EXERCISE DESCRIPTION.
Using the line that contains "brown nut [355,105,394,139]" as the first line and the last line of the data as the final one, give every line in that range again exactly.

[Items from a data source]
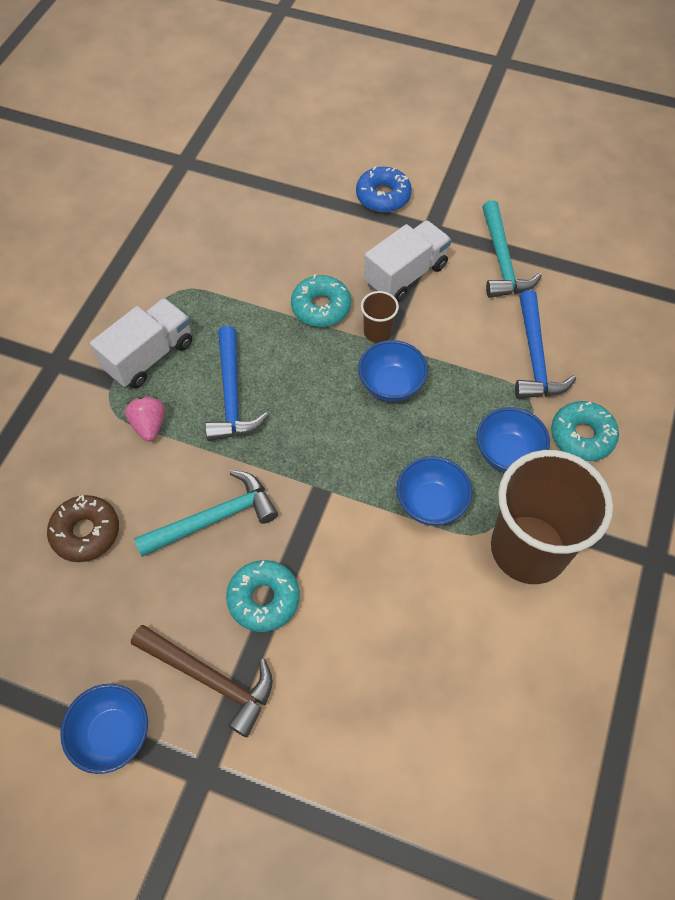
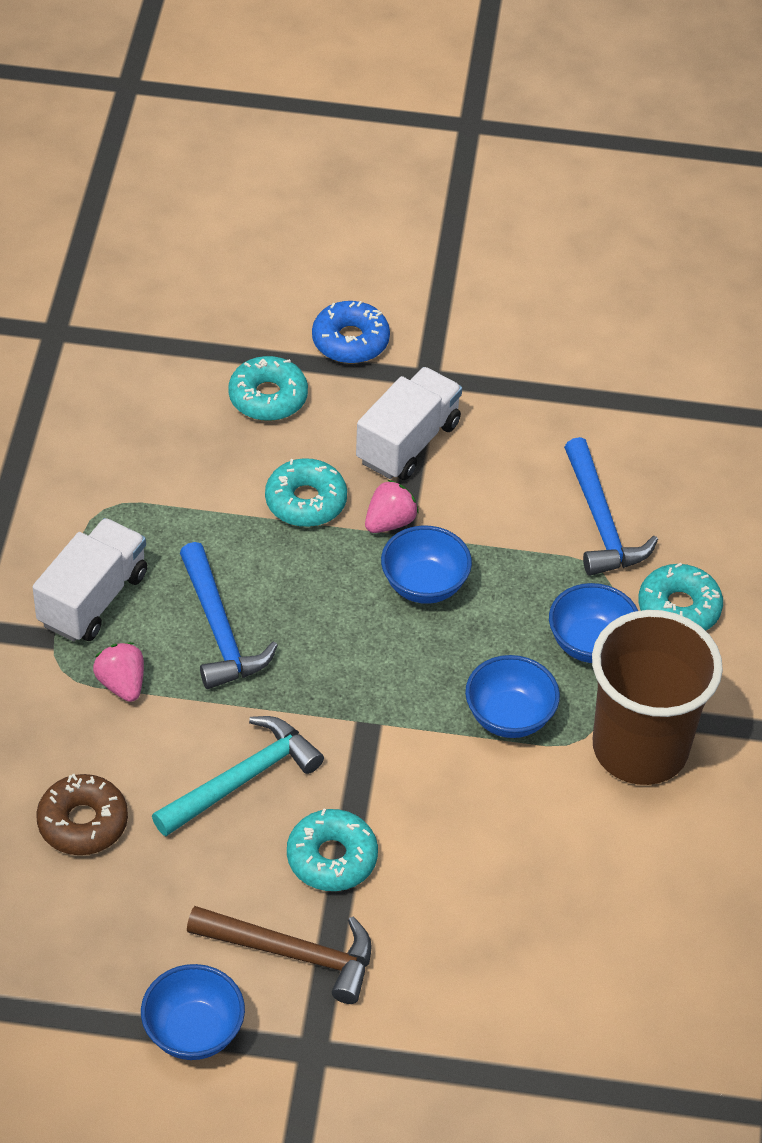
camera: 15 degrees left, 10 degrees down
brown cup [361,291,399,343] -> pink strawberry [365,480,419,533]
turquoise hammer [482,200,542,298] -> none
none -> turquoise donut [228,356,308,421]

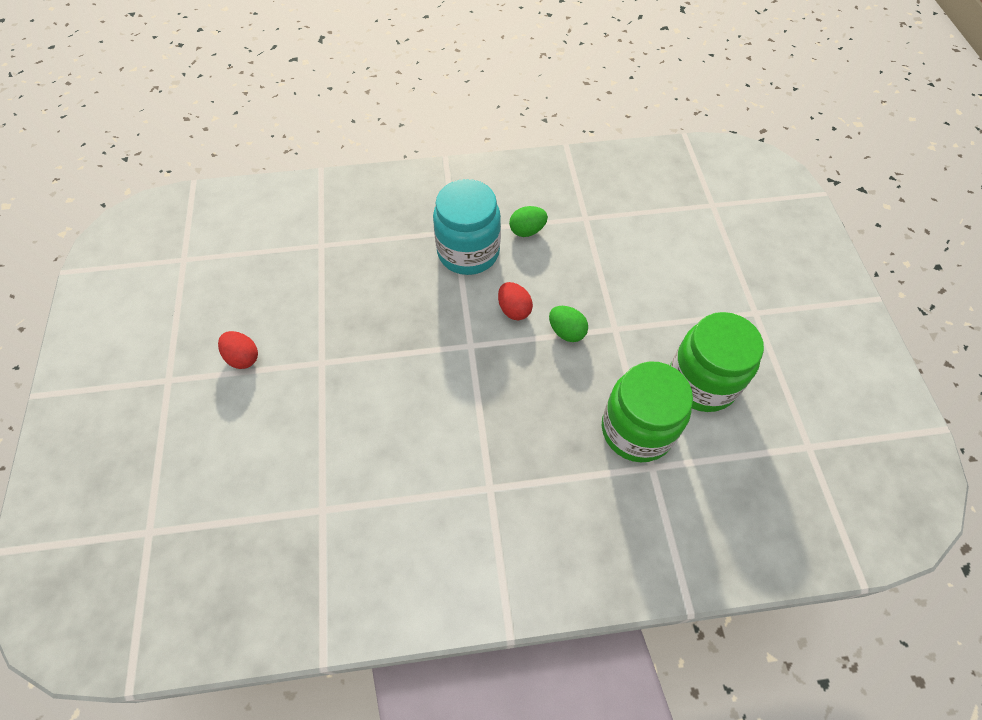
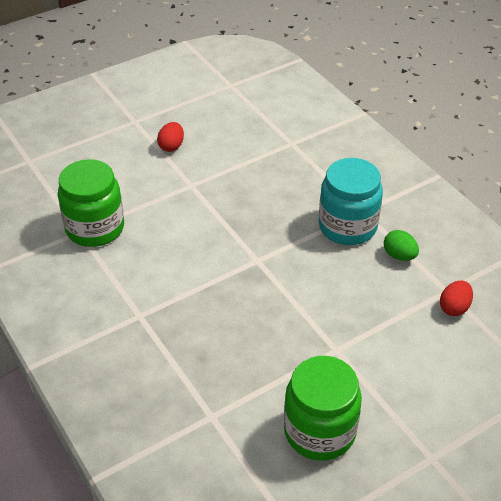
camera: 65 degrees right, 15 degrees down
red egg [498,282,533,320] -> red egg moved to [440,281,473,316]
green egg [549,306,588,342] -> none
green jar [602,361,693,462] -> green jar moved to [58,159,124,247]

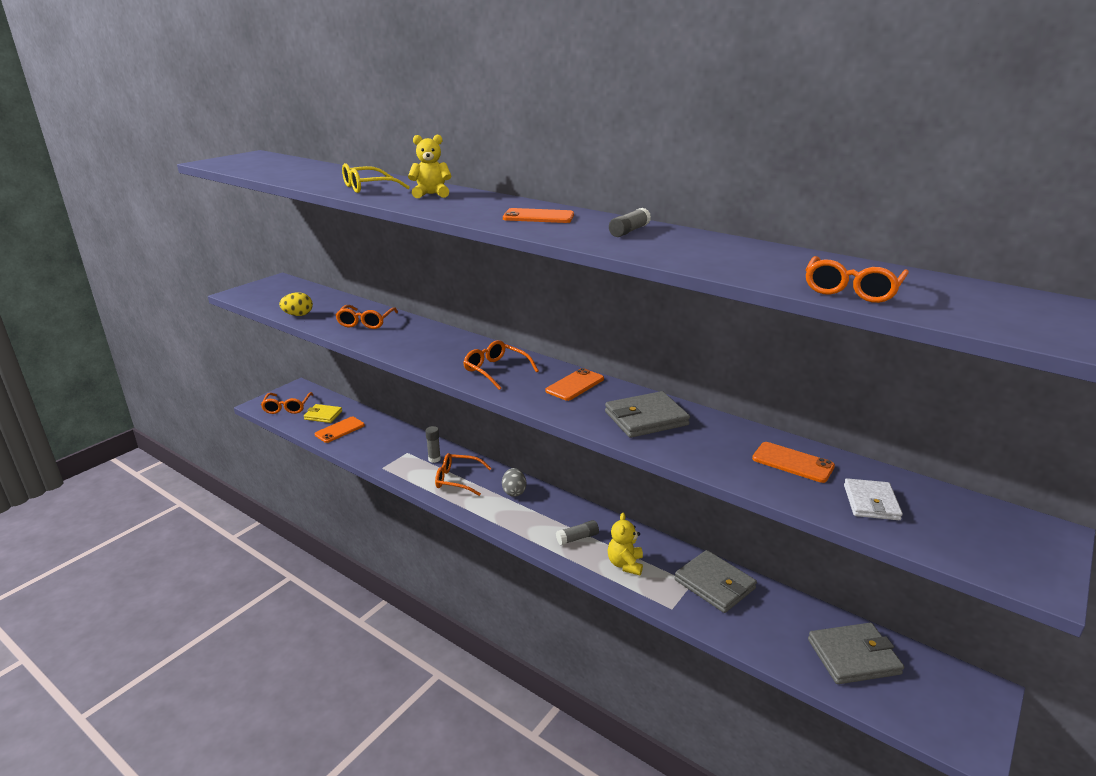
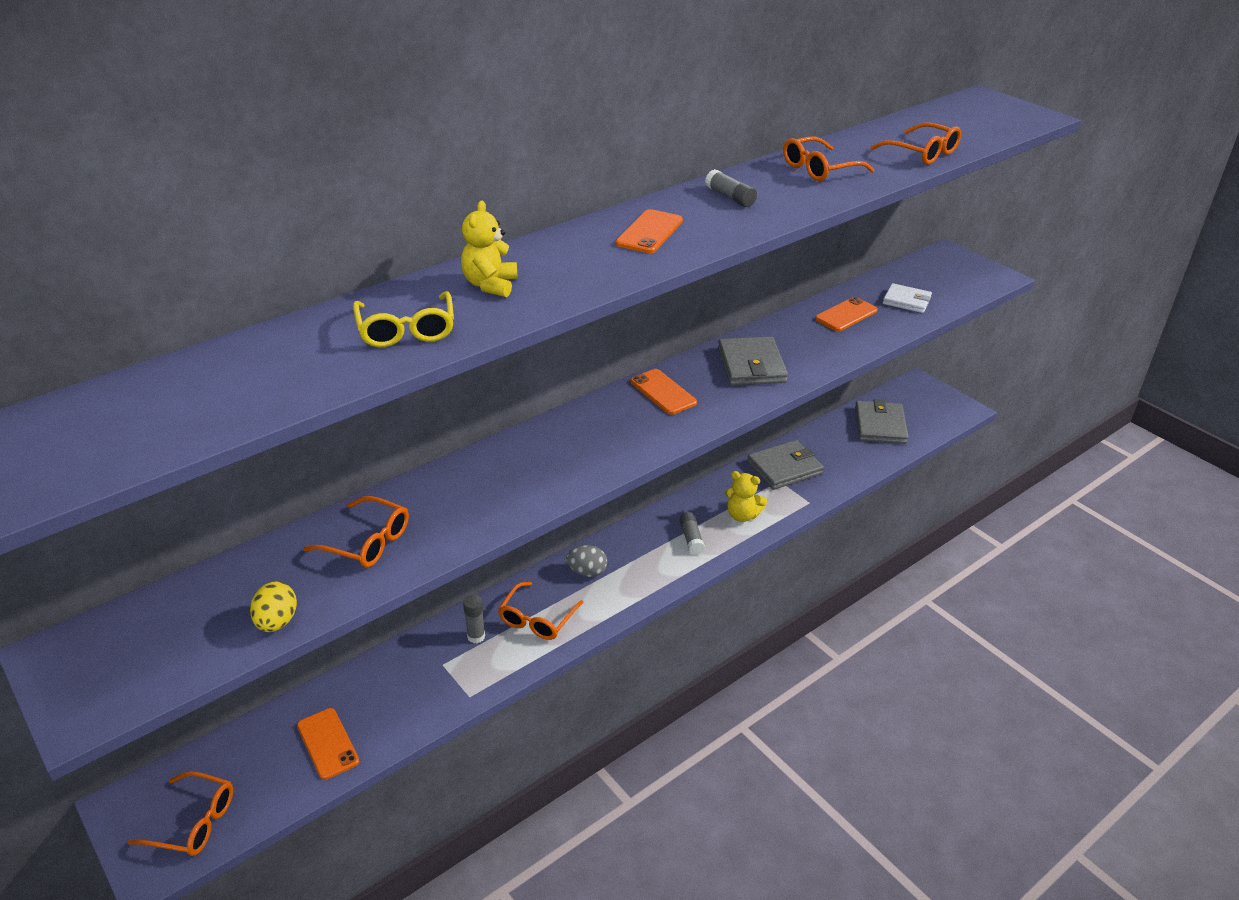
camera: 75 degrees left, 10 degrees up
yellow wallet [304,404,342,423] -> none
orange glasses [463,340,539,390] -> orange glasses moved to [783,136,874,181]

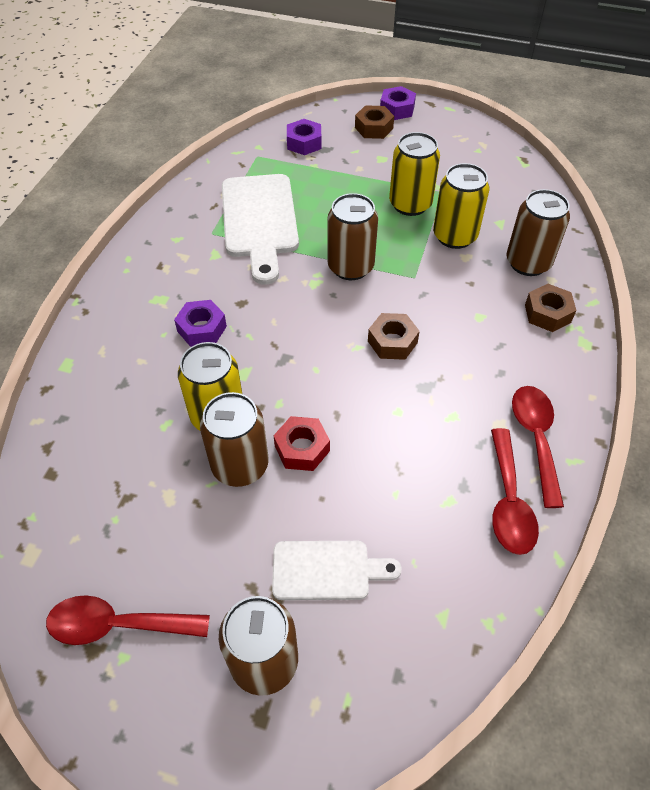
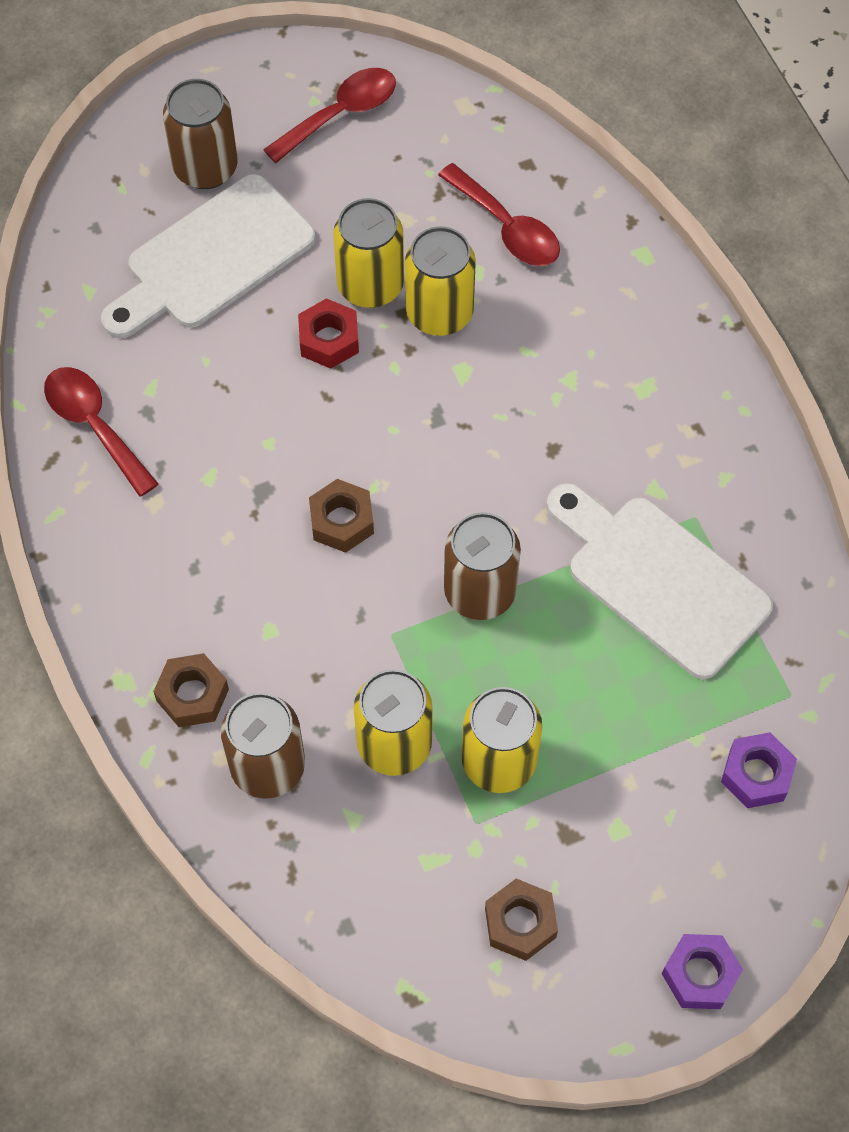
camera: 140 degrees right, 10 degrees up
purple nut [174,300,227,347] -> none
brown can [200,392,268,487] -> yellow can [333,198,404,308]
white cutting board [272,541,402,600] -> white cutting board [101,174,316,338], size x1.70
brown nut [355,105,394,139] -> brown nut moved to [485,879,558,961]
red spoon [512,386,564,508] -> red spoon moved to [438,163,560,266]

ANSWER AREA.
brown nut [355,105,394,139] -> brown nut moved to [485,879,558,961]
red spoon [512,386,564,508] -> red spoon moved to [438,163,560,266]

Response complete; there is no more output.